• [Object change descriptions]

# # # # # # #

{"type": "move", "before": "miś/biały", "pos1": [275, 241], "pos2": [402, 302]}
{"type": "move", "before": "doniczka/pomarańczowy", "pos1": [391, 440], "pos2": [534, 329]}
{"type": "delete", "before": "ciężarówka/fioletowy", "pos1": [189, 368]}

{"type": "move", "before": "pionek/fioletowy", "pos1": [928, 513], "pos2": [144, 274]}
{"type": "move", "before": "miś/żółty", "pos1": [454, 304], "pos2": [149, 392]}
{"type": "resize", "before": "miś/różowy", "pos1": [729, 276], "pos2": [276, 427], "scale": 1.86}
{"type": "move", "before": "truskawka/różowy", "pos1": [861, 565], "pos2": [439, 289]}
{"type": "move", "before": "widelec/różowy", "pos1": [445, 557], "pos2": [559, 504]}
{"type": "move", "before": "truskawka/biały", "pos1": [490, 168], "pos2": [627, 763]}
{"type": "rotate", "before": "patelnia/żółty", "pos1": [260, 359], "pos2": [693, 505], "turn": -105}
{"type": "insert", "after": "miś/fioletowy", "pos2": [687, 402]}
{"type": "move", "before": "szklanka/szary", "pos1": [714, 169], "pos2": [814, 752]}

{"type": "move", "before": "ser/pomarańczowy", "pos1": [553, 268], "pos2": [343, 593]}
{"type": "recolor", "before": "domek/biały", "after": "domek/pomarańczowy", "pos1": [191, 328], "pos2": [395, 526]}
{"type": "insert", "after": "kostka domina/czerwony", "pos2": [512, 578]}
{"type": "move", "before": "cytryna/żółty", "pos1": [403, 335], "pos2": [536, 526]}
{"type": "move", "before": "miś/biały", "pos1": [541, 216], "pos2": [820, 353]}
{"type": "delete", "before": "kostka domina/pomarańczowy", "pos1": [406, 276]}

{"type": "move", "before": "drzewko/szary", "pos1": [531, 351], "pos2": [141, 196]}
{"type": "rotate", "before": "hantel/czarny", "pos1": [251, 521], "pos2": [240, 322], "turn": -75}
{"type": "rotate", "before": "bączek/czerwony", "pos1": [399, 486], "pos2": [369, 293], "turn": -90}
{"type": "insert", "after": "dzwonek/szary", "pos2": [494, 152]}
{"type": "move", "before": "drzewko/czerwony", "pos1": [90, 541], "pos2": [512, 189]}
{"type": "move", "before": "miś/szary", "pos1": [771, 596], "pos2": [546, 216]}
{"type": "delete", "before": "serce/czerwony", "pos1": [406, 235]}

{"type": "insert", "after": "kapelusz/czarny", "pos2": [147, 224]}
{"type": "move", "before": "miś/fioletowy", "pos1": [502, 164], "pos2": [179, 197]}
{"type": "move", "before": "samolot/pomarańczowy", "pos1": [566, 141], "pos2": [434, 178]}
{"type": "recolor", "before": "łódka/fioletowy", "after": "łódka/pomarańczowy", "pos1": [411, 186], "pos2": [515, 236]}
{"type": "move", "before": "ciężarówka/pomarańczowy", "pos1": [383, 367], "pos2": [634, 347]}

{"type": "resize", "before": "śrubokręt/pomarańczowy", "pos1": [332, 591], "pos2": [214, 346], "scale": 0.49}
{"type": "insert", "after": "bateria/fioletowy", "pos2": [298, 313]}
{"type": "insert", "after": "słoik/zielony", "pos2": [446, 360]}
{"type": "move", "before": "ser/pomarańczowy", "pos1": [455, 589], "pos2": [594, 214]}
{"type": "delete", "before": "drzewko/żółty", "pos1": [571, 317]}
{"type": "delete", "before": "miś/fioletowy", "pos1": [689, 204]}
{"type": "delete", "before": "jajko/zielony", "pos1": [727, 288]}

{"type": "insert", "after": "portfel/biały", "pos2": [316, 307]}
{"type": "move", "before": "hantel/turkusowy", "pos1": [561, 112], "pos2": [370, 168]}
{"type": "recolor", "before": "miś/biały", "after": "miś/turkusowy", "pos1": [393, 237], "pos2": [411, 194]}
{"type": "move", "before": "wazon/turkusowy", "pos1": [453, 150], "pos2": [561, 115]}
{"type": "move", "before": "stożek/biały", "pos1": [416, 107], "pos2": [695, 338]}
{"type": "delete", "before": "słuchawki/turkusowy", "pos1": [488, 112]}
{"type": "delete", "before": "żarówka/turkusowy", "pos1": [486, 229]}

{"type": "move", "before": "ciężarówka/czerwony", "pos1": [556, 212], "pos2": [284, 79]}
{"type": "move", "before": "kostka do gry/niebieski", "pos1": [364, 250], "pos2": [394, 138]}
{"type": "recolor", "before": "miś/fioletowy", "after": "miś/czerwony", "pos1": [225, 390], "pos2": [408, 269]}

# # # # # # #

• [Work required] Check the records above and copy each line that has the string "różowy".

• [Response]
{"type": "resize", "before": "miś/różowy", "pos1": [729, 276], "pos2": [276, 427], "scale": 1.86}
{"type": "move", "before": "truskawka/różowy", "pos1": [861, 565], "pos2": [439, 289]}
{"type": "move", "before": "widelec/różowy", "pos1": [445, 557], "pos2": [559, 504]}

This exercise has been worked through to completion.